▶ _WORK TO COMPLETE_
Only the lines from the one containing "(419, 337) = (465, 165): black" through the final line below belong in the output, copied exactly and without pictures.

▶ _DATA RECORDS_
==========

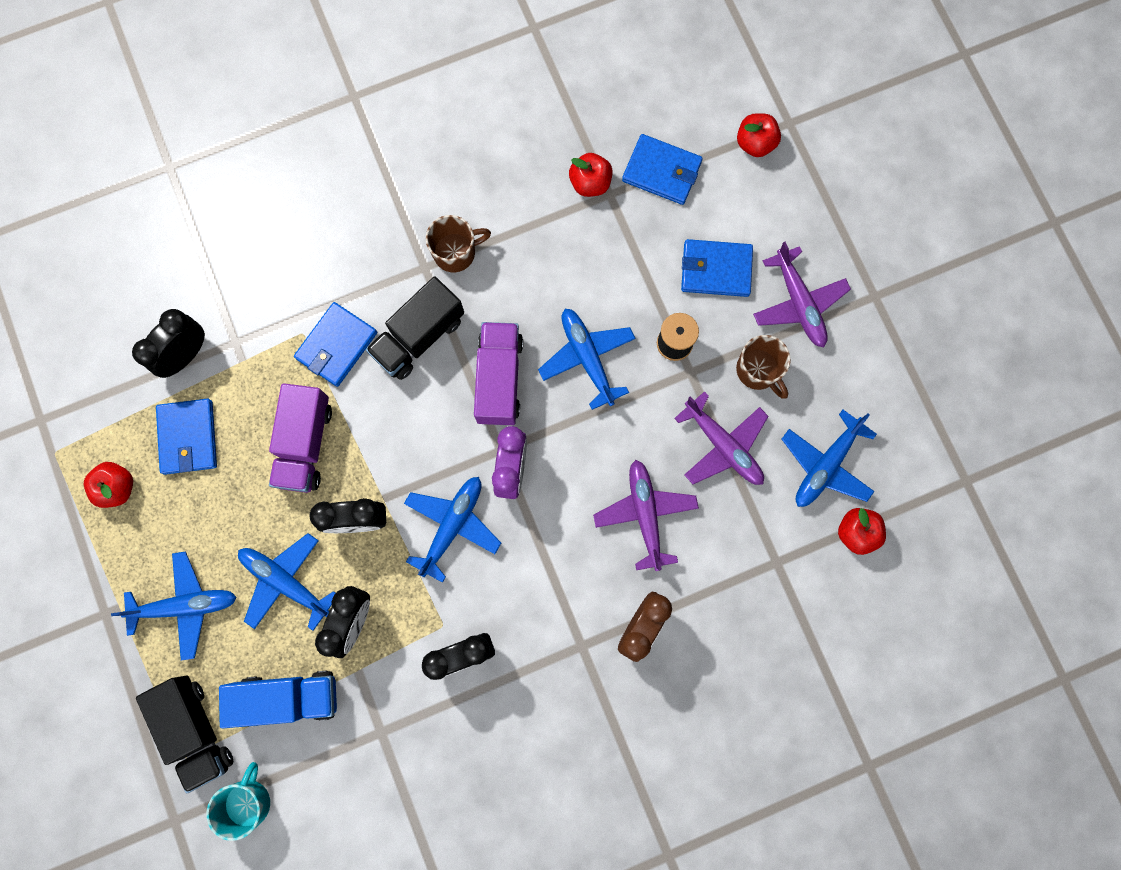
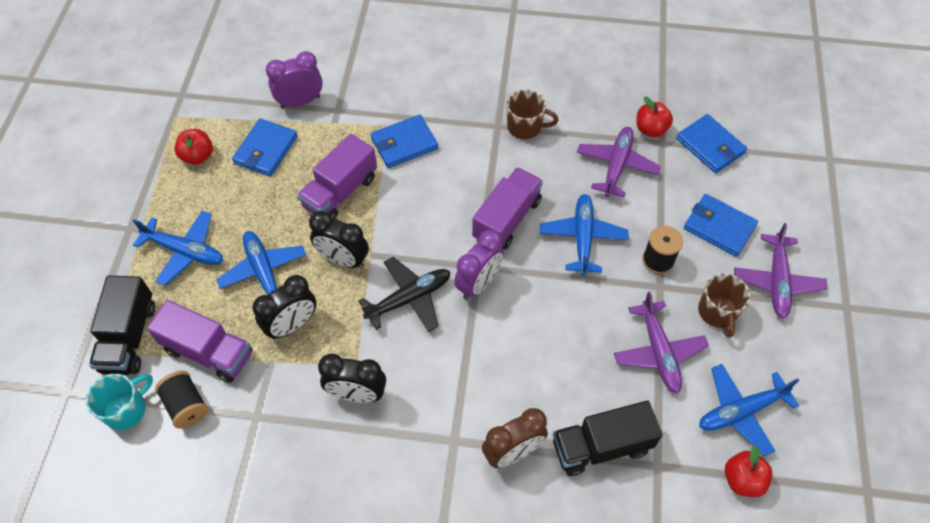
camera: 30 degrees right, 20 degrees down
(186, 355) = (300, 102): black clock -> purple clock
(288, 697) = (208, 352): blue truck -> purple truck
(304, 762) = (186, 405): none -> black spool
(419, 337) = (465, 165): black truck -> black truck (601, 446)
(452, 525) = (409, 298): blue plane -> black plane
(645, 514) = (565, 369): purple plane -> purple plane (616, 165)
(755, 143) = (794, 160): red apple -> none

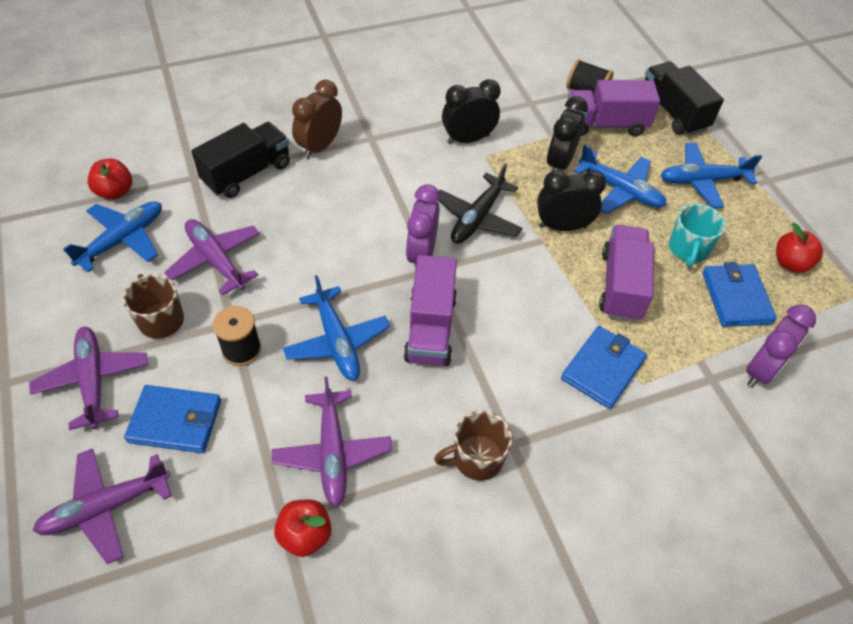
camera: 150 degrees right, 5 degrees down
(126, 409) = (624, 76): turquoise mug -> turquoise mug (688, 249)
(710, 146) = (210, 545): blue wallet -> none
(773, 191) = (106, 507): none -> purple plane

==========

▶ _SOLUTION FOR THIS PROBLEM_
(419, 337) = (465, 165): black truck -> black truck (601, 446)
(452, 525) = (409, 298): blue plane -> black plane
(645, 514) = (565, 369): purple plane -> purple plane (616, 165)
(755, 143) = (794, 160): red apple -> none

camera: 150 degrees right, 5 degrees down
(126, 409) = (624, 76): turquoise mug -> turquoise mug (688, 249)
(710, 146) = (210, 545): blue wallet -> none
(773, 191) = (106, 507): none -> purple plane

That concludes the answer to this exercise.